Segment Start: Material supplied

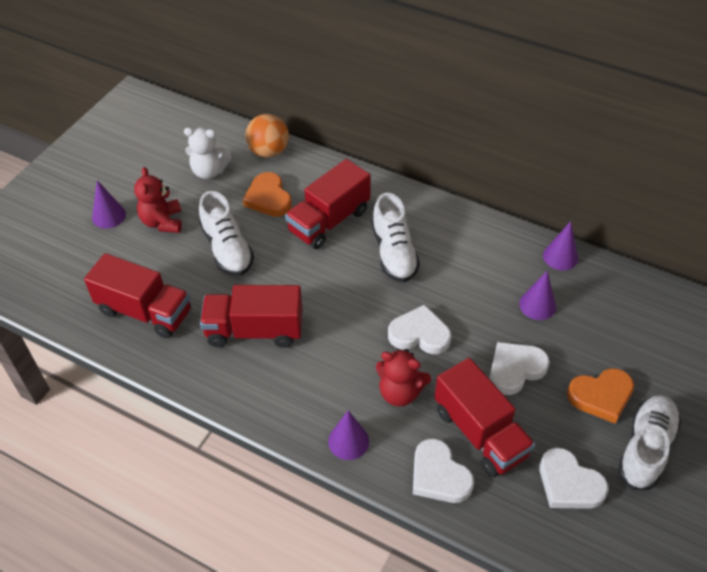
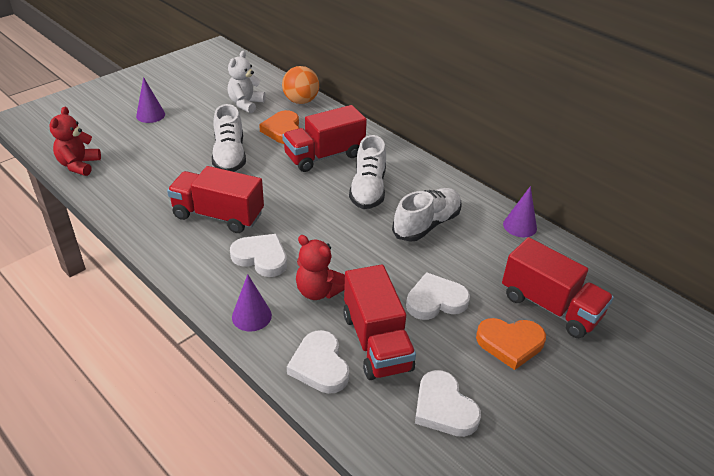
camera: 15 degrees right, 10 degrees down
red truck [84,253,191,339] -> red truck moved to [502,237,614,338]
red teddy bear [134,167,182,233] -> red teddy bear moved to [50,107,101,176]
white teddy bear [184,127,231,179] -> white teddy bear turned 90 degrees clockwise [228,51,266,113]
white heart [388,304,451,354] -> white heart moved to [230,234,287,277]
purple cone [519,271,556,320] -> none
white shoe [618,395,681,490] -> white shoe moved to [392,188,462,242]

Segment End: Material supplied

In the listing above, find each line with "bear" and copy it.

• [Output of the exercise]:
red teddy bear [134,167,182,233] -> red teddy bear moved to [50,107,101,176]
white teddy bear [184,127,231,179] -> white teddy bear turned 90 degrees clockwise [228,51,266,113]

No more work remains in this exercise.